▶ **Extracted data**:
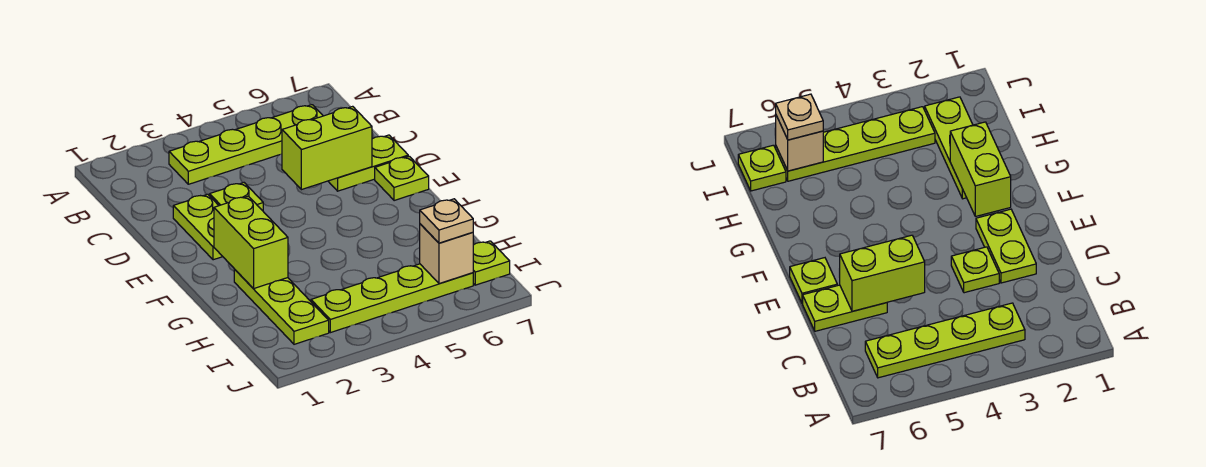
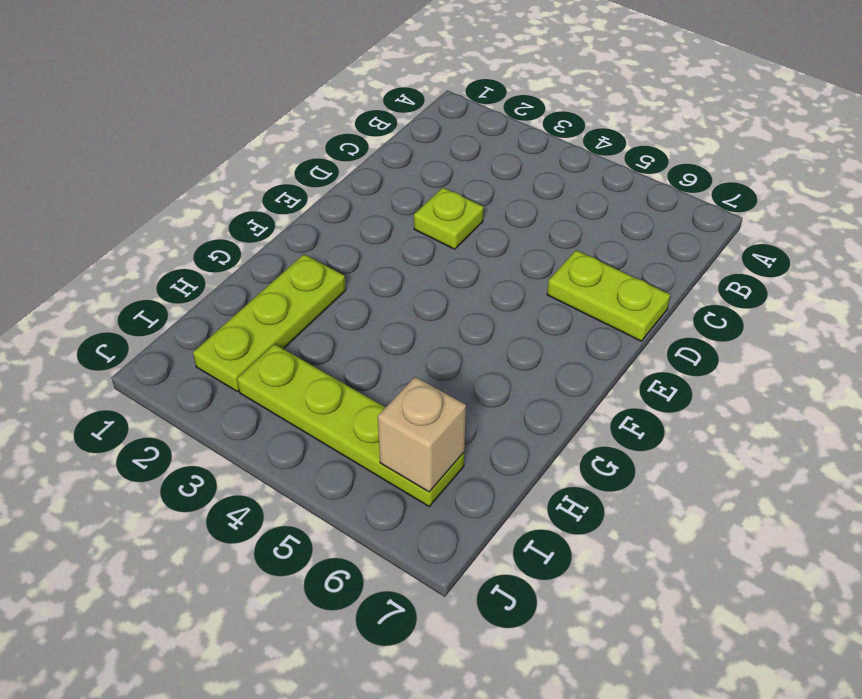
none -> lime plate B3:B6 level 1
none -> lime plate D2:E2 level 1
none -> lime plate E7 level 1

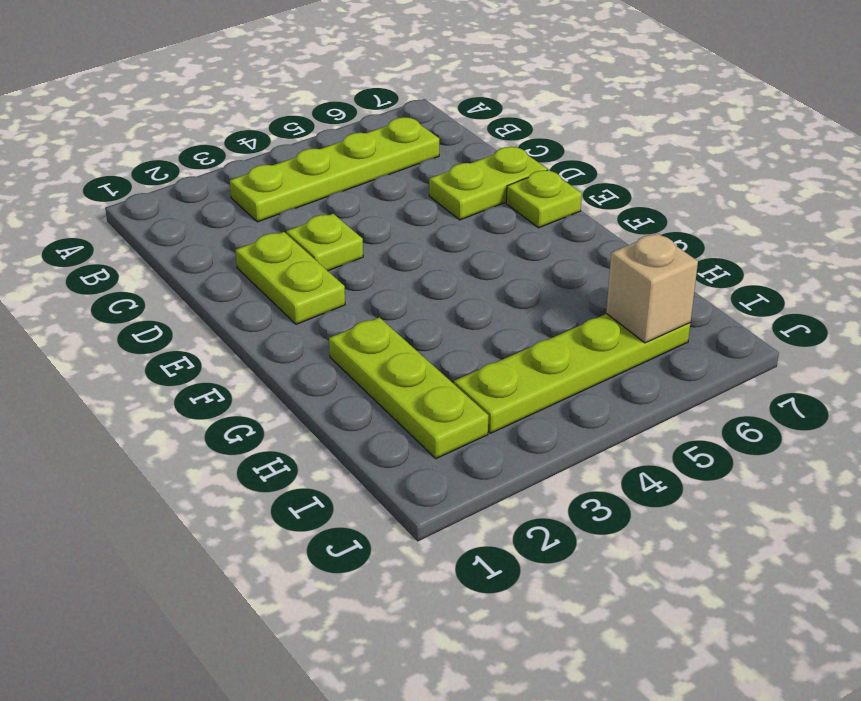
none -> lime plate I7 level 1
none -> lime brick D5:D6 level 2
none -> lime brick F2:G2 level 2

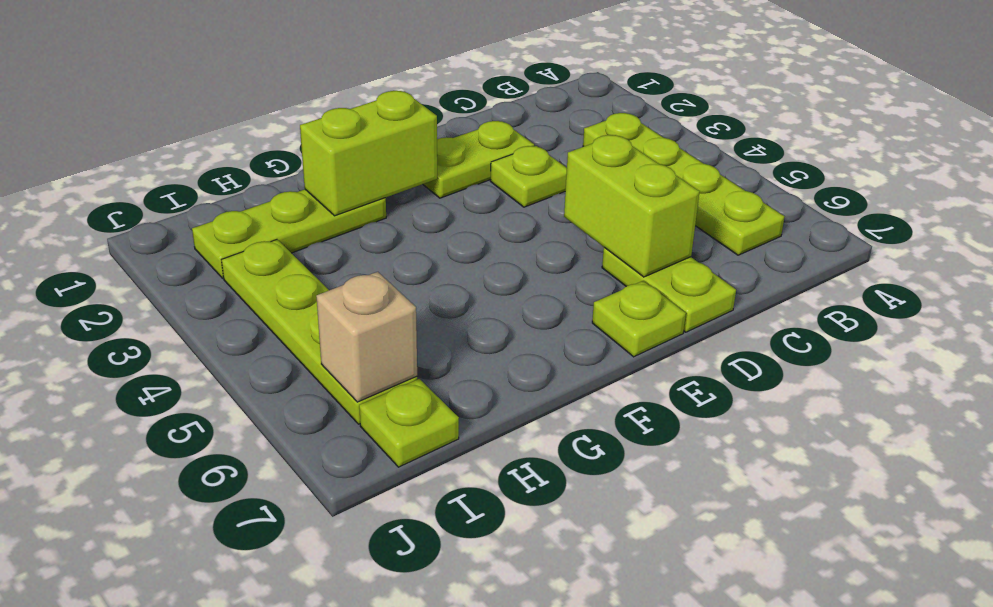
none -> tan plate I6 level 3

▶ **Exercise goal**:
Output every record above exactly as written, but skip the pictures.

▶ **Solution**:
none -> lime plate B3:B6 level 1
none -> lime plate D2:E2 level 1
none -> lime plate E7 level 1

none -> lime plate I7 level 1
none -> lime brick D5:D6 level 2
none -> lime brick F2:G2 level 2

none -> tan plate I6 level 3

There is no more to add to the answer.